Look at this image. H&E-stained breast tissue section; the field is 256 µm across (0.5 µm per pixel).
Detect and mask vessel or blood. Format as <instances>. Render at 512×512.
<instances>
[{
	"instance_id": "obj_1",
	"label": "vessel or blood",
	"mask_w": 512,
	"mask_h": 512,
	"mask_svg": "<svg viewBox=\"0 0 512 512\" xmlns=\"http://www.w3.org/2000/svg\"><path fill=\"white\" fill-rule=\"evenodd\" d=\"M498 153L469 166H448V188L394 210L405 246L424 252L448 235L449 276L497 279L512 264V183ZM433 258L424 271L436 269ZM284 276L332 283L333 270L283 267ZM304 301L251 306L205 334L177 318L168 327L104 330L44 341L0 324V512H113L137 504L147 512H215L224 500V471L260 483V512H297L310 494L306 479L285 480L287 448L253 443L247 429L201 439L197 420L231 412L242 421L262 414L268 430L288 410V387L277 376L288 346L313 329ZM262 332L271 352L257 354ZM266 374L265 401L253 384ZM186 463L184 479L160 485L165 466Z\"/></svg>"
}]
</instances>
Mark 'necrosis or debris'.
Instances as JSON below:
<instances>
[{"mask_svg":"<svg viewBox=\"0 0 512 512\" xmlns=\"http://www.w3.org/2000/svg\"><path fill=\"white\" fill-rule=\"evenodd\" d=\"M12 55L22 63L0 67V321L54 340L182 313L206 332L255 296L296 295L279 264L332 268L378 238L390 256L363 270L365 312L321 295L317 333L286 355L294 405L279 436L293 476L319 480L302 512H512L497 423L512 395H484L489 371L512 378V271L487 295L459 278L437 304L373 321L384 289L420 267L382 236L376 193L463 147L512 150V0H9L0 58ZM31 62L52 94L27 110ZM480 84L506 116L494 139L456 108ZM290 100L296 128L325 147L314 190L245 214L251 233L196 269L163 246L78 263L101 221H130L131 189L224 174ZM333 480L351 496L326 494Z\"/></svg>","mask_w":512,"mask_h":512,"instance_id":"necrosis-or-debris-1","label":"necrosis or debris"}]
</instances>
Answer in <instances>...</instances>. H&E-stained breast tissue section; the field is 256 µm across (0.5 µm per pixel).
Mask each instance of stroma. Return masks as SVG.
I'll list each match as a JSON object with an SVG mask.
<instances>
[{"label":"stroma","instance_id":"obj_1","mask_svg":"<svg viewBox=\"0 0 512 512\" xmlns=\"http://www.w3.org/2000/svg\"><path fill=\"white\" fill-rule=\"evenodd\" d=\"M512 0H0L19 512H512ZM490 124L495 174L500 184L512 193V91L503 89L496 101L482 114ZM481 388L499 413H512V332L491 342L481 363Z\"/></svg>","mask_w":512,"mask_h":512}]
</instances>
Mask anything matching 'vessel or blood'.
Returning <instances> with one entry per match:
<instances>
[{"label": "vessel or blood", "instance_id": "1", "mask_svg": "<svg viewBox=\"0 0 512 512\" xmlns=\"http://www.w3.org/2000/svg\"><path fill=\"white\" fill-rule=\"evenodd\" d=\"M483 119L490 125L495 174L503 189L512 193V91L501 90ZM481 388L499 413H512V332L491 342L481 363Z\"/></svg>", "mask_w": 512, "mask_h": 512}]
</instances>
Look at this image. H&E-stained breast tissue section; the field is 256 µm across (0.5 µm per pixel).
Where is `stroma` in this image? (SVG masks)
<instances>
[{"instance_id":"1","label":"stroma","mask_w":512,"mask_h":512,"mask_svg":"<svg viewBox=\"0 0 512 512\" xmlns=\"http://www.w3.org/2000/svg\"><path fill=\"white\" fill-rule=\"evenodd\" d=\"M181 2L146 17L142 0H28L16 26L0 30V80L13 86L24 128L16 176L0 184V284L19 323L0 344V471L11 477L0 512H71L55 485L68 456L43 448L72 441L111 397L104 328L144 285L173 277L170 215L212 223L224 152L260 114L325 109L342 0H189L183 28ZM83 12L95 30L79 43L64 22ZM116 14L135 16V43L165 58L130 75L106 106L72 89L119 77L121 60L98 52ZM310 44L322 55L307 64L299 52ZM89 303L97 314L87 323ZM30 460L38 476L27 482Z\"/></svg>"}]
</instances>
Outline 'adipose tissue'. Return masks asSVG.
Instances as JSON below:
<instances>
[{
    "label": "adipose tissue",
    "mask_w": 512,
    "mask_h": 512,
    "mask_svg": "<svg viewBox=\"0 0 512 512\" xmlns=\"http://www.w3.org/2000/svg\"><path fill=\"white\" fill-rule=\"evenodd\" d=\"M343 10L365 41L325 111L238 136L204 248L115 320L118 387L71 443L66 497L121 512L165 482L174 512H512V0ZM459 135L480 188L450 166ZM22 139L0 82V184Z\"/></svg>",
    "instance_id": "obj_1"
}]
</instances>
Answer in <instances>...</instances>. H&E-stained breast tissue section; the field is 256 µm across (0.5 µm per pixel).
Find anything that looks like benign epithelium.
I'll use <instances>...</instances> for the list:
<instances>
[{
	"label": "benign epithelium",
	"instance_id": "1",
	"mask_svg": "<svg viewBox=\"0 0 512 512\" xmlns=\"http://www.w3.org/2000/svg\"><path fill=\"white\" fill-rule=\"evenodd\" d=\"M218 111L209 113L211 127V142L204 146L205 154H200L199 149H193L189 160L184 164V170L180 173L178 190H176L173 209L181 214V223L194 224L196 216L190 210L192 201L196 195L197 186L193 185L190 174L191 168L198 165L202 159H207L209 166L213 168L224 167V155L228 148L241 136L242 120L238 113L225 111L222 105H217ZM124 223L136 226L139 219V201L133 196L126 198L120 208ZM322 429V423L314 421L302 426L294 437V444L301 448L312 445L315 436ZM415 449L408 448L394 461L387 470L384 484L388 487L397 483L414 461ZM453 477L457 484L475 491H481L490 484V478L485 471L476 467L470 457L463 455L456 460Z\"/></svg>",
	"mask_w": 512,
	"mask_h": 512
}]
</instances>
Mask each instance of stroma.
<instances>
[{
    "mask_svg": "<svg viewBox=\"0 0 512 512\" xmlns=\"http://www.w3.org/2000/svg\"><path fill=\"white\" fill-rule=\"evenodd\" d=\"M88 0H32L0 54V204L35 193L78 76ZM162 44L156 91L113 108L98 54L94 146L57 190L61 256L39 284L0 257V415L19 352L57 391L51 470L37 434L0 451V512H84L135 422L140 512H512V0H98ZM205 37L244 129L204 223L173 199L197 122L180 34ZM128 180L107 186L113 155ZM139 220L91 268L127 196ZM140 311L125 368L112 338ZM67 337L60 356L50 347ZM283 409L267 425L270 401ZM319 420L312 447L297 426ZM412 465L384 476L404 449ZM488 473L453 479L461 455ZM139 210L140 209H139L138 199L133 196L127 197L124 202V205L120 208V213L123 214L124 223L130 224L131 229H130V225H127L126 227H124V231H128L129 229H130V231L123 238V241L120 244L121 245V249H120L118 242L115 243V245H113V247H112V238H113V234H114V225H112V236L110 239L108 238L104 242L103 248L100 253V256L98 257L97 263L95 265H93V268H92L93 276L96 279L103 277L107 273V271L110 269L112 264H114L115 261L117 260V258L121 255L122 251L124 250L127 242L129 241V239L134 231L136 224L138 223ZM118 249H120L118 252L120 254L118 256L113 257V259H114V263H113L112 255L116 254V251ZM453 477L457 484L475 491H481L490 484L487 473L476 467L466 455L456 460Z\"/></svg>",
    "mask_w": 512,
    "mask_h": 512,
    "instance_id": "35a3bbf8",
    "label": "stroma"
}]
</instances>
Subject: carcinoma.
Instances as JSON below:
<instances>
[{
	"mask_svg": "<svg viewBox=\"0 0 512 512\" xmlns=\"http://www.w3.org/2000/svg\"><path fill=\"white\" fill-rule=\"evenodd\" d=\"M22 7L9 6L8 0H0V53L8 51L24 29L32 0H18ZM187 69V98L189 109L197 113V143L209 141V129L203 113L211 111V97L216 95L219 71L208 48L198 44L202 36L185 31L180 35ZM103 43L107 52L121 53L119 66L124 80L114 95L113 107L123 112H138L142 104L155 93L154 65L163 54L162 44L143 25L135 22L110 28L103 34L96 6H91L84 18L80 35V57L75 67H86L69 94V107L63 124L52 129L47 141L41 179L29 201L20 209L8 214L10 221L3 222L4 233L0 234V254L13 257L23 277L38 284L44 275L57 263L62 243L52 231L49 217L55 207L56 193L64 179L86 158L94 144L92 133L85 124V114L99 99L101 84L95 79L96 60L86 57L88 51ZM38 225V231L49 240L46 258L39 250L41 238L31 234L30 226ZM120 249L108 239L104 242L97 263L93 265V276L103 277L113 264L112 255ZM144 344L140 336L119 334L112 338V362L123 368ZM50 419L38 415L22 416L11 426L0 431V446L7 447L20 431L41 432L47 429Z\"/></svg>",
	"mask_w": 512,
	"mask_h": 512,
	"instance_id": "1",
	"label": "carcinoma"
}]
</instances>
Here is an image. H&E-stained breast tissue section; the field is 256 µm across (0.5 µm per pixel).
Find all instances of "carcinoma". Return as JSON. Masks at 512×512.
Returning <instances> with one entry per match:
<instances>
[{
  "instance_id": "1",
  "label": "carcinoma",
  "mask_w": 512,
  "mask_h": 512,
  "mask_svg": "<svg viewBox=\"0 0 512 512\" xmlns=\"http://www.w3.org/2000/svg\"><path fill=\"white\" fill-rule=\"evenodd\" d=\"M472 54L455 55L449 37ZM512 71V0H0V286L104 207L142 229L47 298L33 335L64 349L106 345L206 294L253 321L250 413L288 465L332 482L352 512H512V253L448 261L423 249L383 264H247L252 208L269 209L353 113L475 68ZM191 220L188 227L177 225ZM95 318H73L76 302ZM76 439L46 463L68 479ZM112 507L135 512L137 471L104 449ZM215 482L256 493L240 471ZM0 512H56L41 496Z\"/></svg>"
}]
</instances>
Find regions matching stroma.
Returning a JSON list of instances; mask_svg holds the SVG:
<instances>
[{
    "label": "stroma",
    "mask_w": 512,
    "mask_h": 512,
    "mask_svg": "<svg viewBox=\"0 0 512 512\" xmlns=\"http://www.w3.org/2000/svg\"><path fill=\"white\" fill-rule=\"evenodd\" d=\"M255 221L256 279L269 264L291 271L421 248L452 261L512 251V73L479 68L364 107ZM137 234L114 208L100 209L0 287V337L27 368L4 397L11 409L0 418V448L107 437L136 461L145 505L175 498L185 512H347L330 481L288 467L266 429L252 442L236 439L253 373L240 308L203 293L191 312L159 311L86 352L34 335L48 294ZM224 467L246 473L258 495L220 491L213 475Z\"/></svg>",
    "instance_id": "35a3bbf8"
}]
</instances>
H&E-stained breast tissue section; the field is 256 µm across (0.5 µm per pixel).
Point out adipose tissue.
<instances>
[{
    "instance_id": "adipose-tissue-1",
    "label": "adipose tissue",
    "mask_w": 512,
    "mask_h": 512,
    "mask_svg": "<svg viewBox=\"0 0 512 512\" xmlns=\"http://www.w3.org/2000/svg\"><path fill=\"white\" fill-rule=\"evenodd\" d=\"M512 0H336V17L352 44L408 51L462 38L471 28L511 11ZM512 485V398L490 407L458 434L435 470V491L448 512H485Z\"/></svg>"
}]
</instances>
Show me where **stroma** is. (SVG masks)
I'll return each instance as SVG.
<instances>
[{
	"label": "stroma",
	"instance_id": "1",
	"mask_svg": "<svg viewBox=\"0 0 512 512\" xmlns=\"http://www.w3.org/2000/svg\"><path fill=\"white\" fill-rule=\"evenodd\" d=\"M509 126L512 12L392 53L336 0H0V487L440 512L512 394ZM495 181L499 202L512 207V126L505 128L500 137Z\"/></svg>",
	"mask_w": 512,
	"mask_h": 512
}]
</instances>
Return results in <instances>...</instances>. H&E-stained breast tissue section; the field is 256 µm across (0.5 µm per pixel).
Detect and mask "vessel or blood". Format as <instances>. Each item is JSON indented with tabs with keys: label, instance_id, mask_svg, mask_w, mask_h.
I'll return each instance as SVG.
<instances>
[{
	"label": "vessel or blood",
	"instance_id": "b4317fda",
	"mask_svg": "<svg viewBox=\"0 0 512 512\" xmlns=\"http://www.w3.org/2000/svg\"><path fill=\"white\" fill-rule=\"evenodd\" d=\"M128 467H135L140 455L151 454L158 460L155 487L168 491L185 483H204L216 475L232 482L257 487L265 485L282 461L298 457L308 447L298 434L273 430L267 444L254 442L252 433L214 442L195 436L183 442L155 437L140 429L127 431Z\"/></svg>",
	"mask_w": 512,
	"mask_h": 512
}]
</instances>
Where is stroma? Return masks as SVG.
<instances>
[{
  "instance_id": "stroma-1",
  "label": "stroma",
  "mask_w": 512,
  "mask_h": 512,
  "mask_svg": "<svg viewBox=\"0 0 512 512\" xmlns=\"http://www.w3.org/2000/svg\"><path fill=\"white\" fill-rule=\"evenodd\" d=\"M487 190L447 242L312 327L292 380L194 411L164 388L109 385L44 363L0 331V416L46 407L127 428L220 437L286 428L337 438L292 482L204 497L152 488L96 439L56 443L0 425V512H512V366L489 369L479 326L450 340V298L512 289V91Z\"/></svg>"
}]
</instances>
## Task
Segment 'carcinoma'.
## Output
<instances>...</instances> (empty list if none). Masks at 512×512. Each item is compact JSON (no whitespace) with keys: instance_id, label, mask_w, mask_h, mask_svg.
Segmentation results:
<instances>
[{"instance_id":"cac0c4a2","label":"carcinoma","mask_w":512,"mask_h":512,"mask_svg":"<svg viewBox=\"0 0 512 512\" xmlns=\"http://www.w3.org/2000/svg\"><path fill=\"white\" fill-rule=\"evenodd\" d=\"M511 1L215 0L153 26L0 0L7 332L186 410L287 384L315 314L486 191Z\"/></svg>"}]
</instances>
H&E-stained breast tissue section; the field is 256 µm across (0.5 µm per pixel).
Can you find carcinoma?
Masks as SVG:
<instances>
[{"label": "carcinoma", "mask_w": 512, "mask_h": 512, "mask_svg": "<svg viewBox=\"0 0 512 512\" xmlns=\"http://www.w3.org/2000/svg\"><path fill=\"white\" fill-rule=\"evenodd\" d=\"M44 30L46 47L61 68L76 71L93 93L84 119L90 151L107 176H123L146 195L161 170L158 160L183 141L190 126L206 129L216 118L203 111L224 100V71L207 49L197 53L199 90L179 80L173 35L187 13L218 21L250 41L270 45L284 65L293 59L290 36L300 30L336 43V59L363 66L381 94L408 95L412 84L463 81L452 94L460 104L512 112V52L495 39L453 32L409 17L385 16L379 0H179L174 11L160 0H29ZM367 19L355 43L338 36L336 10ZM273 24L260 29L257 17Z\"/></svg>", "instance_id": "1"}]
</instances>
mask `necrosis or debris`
═══
[PROBLEM REQUIREMENTS]: Transcribe, exactly and exclusively, the run of lines that opens with the line bearing "Point out adipose tissue." and closes with the line bearing "Return results in".

[RESPONSE]:
Point out adipose tissue.
<instances>
[{
    "instance_id": "adipose-tissue-1",
    "label": "adipose tissue",
    "mask_w": 512,
    "mask_h": 512,
    "mask_svg": "<svg viewBox=\"0 0 512 512\" xmlns=\"http://www.w3.org/2000/svg\"><path fill=\"white\" fill-rule=\"evenodd\" d=\"M512 0H336V17L352 44L408 51L462 38L471 28L511 11ZM512 485V398L490 407L458 434L435 470V491L448 512H485Z\"/></svg>"
}]
</instances>
Show me where **stroma** is. (SVG masks)
I'll return each instance as SVG.
<instances>
[{
	"label": "stroma",
	"instance_id": "1",
	"mask_svg": "<svg viewBox=\"0 0 512 512\" xmlns=\"http://www.w3.org/2000/svg\"><path fill=\"white\" fill-rule=\"evenodd\" d=\"M509 126L512 12L392 53L336 0H0V487L440 512L512 394ZM495 181L499 202L512 207V126L505 128L500 137Z\"/></svg>",
	"mask_w": 512,
	"mask_h": 512
}]
</instances>
Return results in <instances>...</instances>. H&E-stained breast tissue section; the field is 256 µm across (0.5 µm per pixel).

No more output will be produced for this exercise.